> **Problem requirements**: Find the line containing "orange triangle: (63, 228)" in the material below, then please transcribe it and each line after it exactly, without the pictures.

> **Data records**:
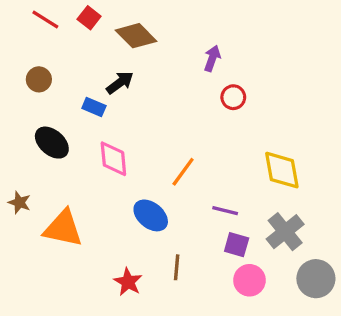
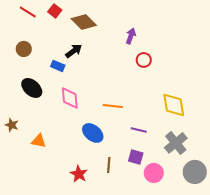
orange line: (183, 172) -> (113, 106), turned 60
orange triangle: (63, 228) -> (39, 141), size x0.6
purple square: (237, 245) -> (136, 157), moved

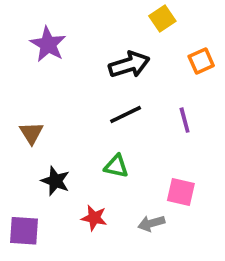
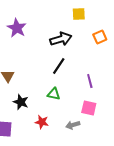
yellow square: (162, 19) -> (79, 14), turned 32
black line: (126, 114) -> (59, 66), turned -30
purple line: (185, 120) -> (90, 81), moved

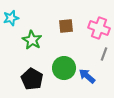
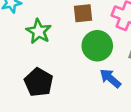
green circle: (64, 68) -> (97, 46), moved

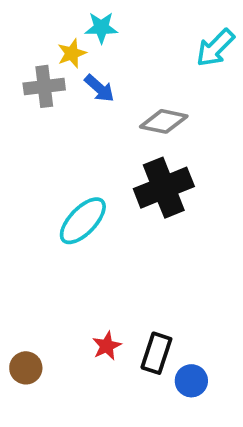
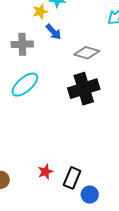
gray cross: (44, 86) -> (22, 44), moved
cyan ellipse: (83, 221) -> (25, 85), moved

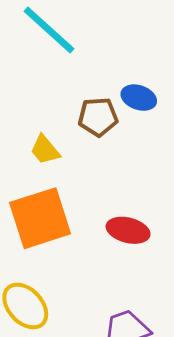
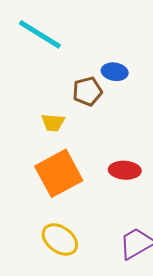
yellow trapezoid: (45, 150) -> (53, 123), turned -35

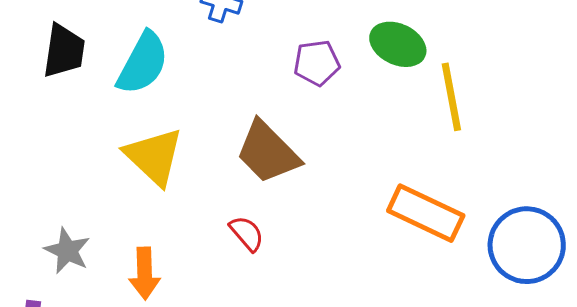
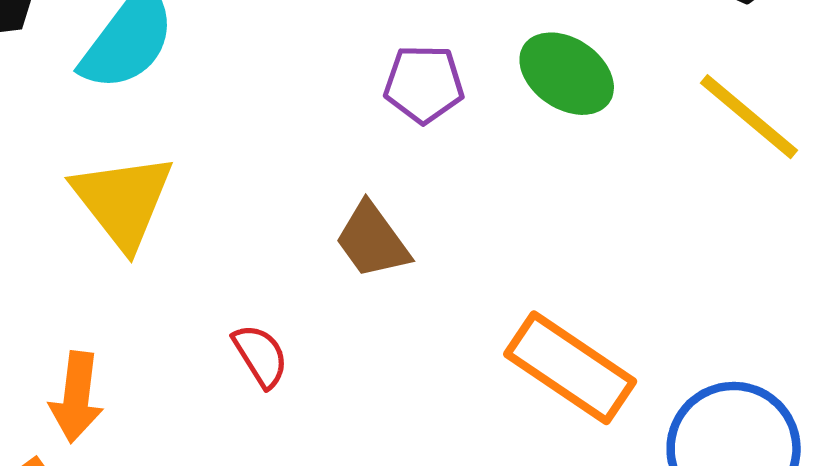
yellow line: (451, 97) -> (749, 117), moved, turned -48
brown trapezoid: (268, 152) -> (372, 241), moved, size x0.7

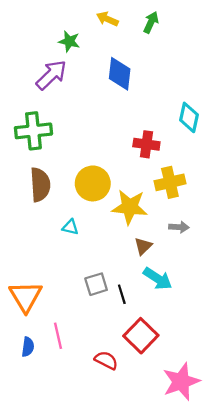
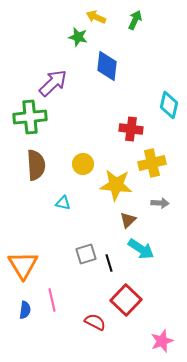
green star: (69, 41) -> (78, 37), moved
purple arrow: (51, 75) -> (53, 83), moved
yellow circle: (93, 183) -> (83, 164), size x0.7
pink star: (181, 382) -> (162, 341), size x0.7

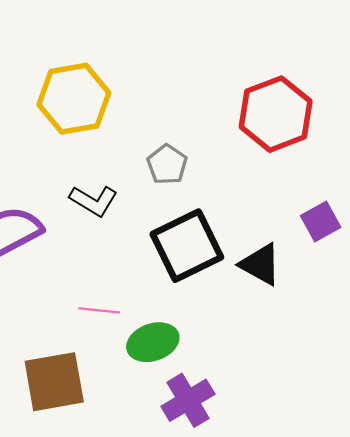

> **Exercise result**:
orange triangle: (63, 228) -> (39, 141), size x0.6
purple square: (237, 245) -> (136, 157), moved

yellow square: (162, 19) -> (79, 14), turned 32
black line: (126, 114) -> (59, 66), turned -30
purple line: (185, 120) -> (90, 81), moved

green circle: (64, 68) -> (97, 46), moved

gray cross: (44, 86) -> (22, 44), moved
cyan ellipse: (83, 221) -> (25, 85), moved

yellow trapezoid: (45, 150) -> (53, 123), turned -35

yellow line: (451, 97) -> (749, 117), moved, turned -48
brown trapezoid: (268, 152) -> (372, 241), moved, size x0.7

green star: (69, 41) -> (78, 37), moved
purple arrow: (51, 75) -> (53, 83), moved
yellow circle: (93, 183) -> (83, 164), size x0.7
pink star: (181, 382) -> (162, 341), size x0.7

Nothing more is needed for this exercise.